**Work order:** Could you give the records below again exactly, without the pictures?

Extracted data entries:
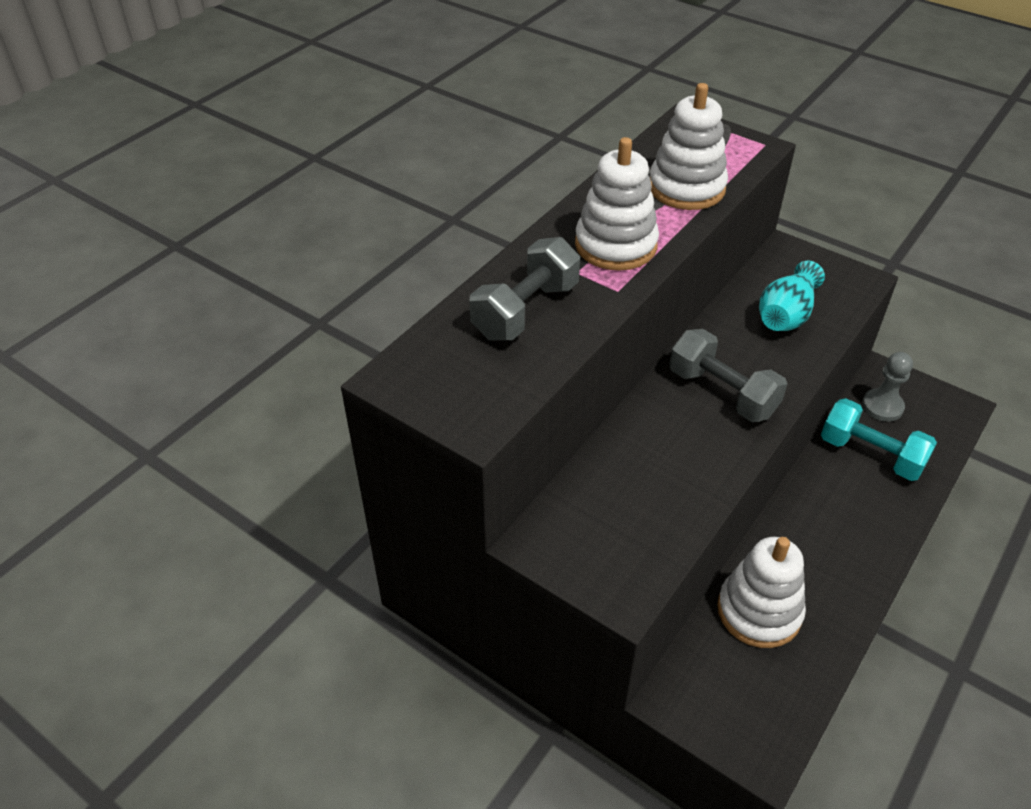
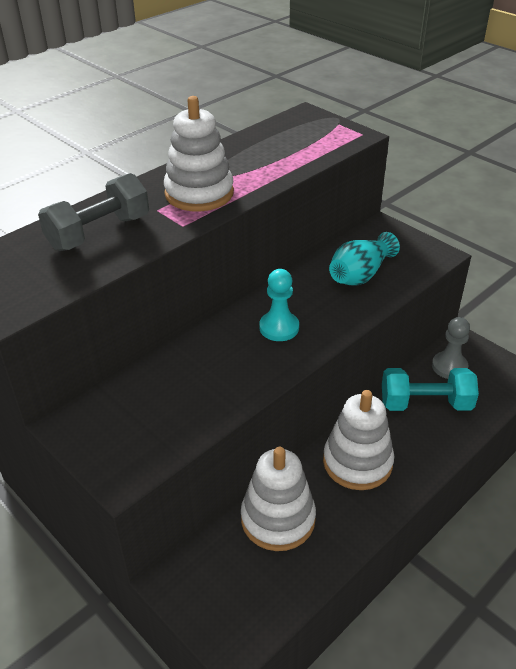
camera: 10 degrees right, 5 degrees down
white stacking toy [650,83,728,210] -> white stacking toy moved to [323,390,394,490]
grey dumbbell [669,329,787,422] -> turquoise pawn [259,269,299,341]
turquoise dumbbell [821,398,937,481] -> turquoise dumbbell turned 45 degrees counterclockwise [382,368,479,411]

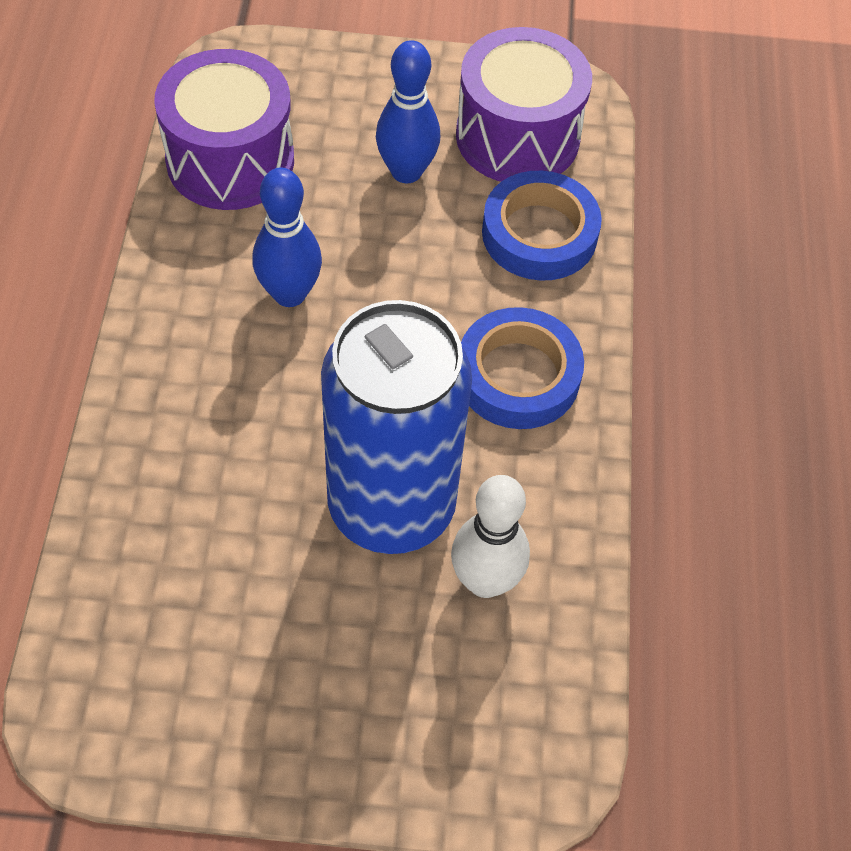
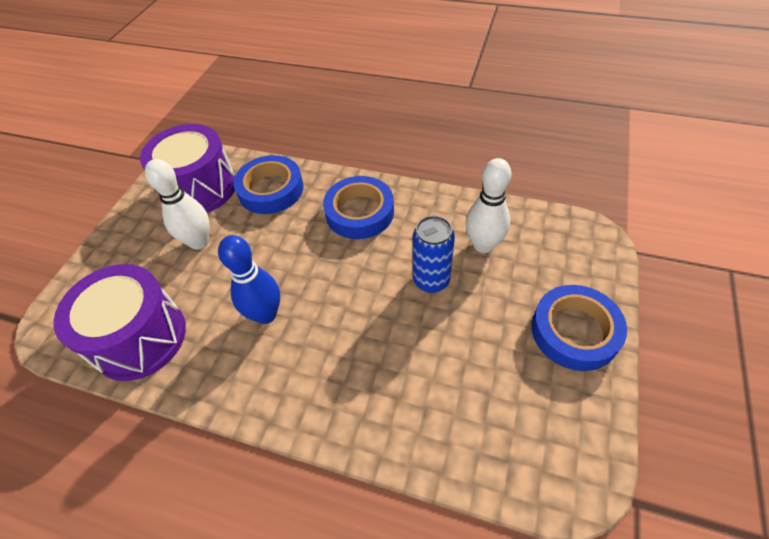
camera: 70 degrees left, 5 degrees down
blue can [321,300,472,554] -> blue can [413,215,455,293], size x0.49
blue bowling pin [376,40,440,183] -> white bowling pin [145,159,209,249]
none -> blue tape [532,285,627,371]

**Exercise output:**
camera: 10 degrees right, 5 degrees down
white stacking toy [650,83,728,210] -> white stacking toy moved to [323,390,394,490]
grey dumbbell [669,329,787,422] -> turquoise pawn [259,269,299,341]
turquoise dumbbell [821,398,937,481] -> turquoise dumbbell turned 45 degrees counterclockwise [382,368,479,411]

camera: 70 degrees left, 5 degrees down
blue can [321,300,472,554] -> blue can [413,215,455,293], size x0.49
blue bowling pin [376,40,440,183] -> white bowling pin [145,159,209,249]
none -> blue tape [532,285,627,371]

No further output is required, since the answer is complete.